Records for processing:
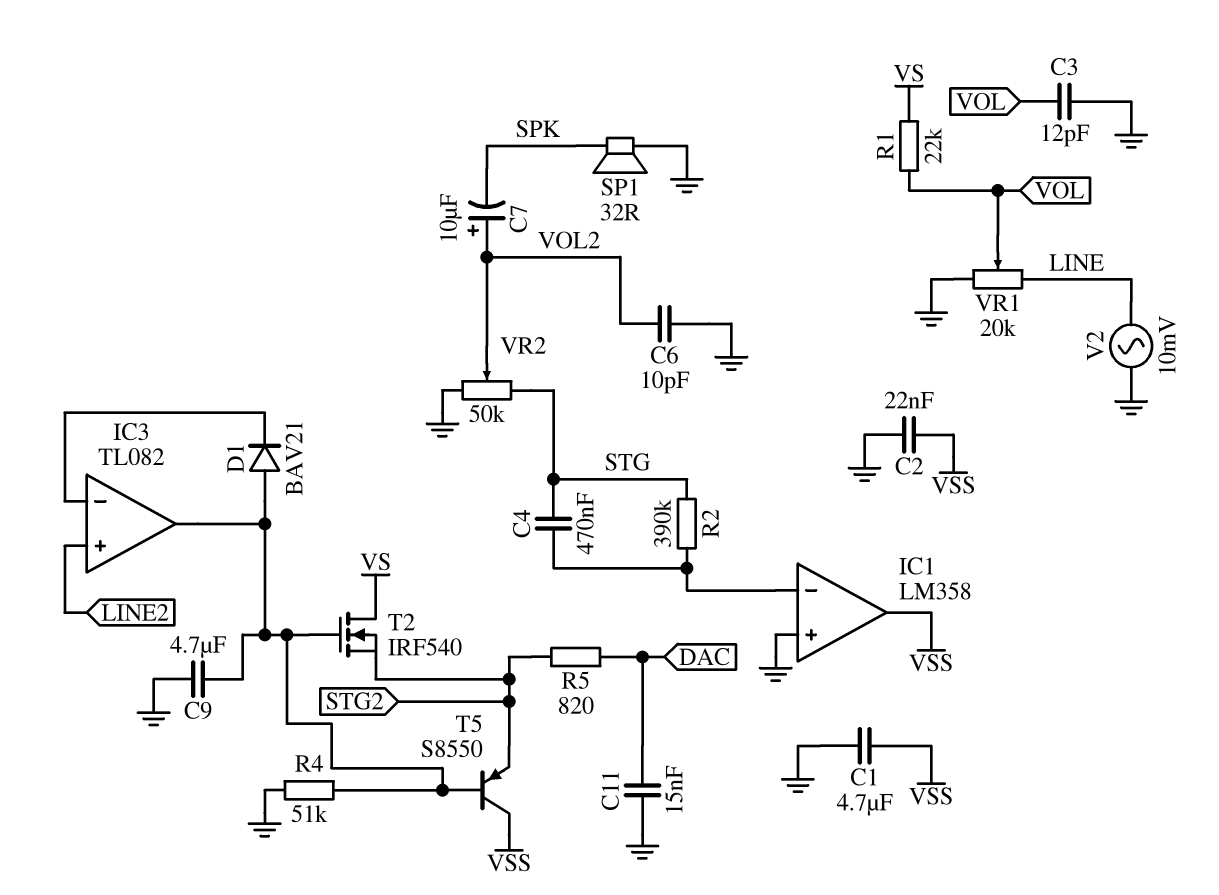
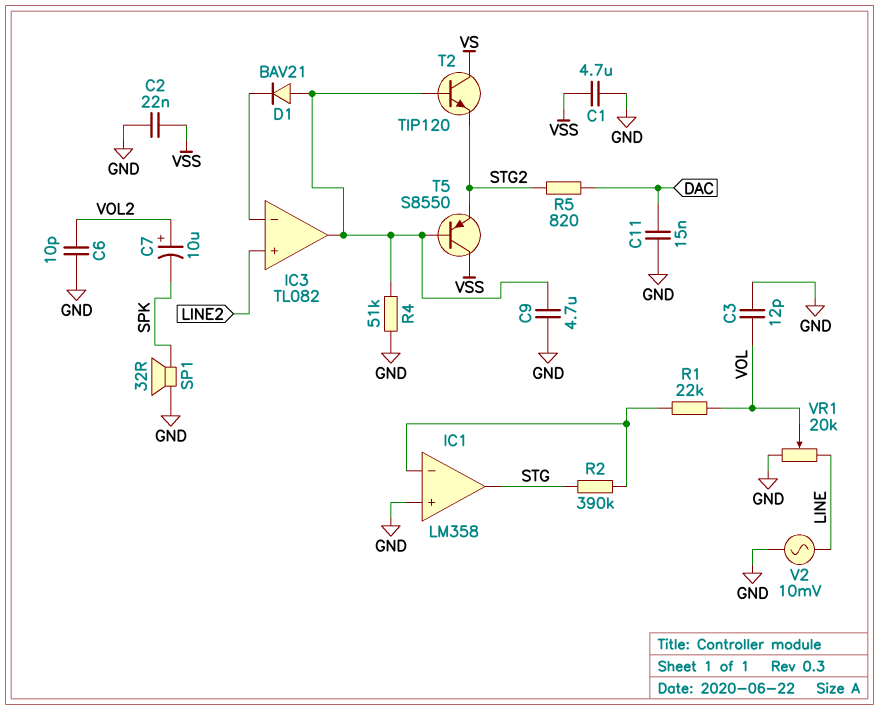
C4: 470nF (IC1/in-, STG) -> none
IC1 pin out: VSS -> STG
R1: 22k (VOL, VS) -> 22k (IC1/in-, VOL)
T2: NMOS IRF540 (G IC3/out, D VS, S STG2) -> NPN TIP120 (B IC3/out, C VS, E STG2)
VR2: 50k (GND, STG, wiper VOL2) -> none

What you need to do:
Look through the entries above; copy each line where the string "none" appears.

Response:
C4: 470nF (IC1/in-, STG) -> none
VR2: 50k (GND, STG, wiper VOL2) -> none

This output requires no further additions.